--- AIM ---
Put the part of the entries that opens with the line containing "Trace the roads" and closes with the line containing "road 5 (track): [(206,0),(133,144)]" into a Markdown table with the columns Number and Line, one row per line, leaving out blank lines.

--- DATA LINES ---
>>>
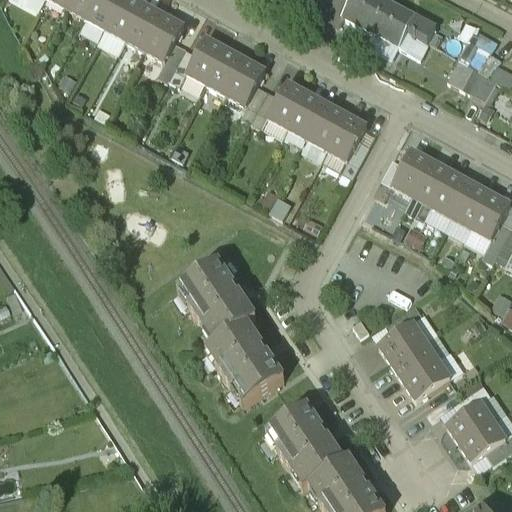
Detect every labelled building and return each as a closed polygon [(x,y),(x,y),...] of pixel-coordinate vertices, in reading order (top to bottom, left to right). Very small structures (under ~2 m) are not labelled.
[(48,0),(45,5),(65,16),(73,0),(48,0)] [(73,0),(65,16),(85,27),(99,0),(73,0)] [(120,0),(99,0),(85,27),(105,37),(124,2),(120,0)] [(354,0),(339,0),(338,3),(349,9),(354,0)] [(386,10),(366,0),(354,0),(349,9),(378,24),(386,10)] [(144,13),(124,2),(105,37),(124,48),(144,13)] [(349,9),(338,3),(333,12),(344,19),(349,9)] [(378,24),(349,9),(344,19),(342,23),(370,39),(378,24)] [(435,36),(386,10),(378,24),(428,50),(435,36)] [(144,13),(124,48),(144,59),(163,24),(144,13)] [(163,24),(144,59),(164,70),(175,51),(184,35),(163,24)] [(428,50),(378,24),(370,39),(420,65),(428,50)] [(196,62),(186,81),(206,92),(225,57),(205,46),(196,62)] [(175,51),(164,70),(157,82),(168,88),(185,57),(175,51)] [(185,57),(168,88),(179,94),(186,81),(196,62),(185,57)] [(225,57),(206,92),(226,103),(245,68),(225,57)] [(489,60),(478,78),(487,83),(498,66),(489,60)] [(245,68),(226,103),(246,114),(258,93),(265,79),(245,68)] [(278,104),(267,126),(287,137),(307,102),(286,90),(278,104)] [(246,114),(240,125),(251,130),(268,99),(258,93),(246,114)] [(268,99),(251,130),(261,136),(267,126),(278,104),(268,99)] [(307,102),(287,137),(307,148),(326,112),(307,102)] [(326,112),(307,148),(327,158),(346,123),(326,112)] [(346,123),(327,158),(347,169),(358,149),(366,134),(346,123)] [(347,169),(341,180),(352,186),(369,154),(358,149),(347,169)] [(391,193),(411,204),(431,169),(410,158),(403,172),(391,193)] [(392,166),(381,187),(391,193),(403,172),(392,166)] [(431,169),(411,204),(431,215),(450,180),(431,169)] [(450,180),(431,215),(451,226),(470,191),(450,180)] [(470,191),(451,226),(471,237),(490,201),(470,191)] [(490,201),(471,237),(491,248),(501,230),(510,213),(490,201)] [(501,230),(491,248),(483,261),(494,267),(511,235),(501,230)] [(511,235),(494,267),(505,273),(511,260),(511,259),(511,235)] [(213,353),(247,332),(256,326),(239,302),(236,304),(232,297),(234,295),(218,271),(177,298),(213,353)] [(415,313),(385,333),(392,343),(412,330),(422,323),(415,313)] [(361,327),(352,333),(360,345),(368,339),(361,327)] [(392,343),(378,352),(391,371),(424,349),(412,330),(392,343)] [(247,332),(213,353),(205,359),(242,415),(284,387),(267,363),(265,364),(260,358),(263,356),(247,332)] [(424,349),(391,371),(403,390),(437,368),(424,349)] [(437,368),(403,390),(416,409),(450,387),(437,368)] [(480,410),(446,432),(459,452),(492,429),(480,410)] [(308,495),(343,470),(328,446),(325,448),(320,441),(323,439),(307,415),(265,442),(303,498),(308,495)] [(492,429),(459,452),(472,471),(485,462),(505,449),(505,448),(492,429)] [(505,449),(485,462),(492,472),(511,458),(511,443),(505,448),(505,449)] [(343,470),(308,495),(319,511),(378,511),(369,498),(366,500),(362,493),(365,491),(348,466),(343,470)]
<<<
>>>
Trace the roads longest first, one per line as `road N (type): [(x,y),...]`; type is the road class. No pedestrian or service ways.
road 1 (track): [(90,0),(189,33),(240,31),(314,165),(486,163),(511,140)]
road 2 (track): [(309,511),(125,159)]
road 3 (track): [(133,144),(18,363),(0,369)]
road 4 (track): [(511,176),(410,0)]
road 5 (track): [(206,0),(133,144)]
<<<
--- SOLUTION FOR THIS EXERCISE ---
| Number | Line |
|---|---|
| 1 | Trace the roads longest first, one per line as `road N (type): [(x,y),...]`; type is the road class. No pedestrian or service ways. |
| 2 | road 1 (track): [(90,0),(189,33),(240,31),(314,165),(486,163),(511,140)] |
| 3 | road 2 (track): [(309,511),(125,159)] |
| 4 | road 3 (track): [(133,144),(18,363),(0,369)] |
| 5 | road 4 (track): [(511,176),(410,0)] |
| 6 | road 5 (track): [(206,0),(133,144)] |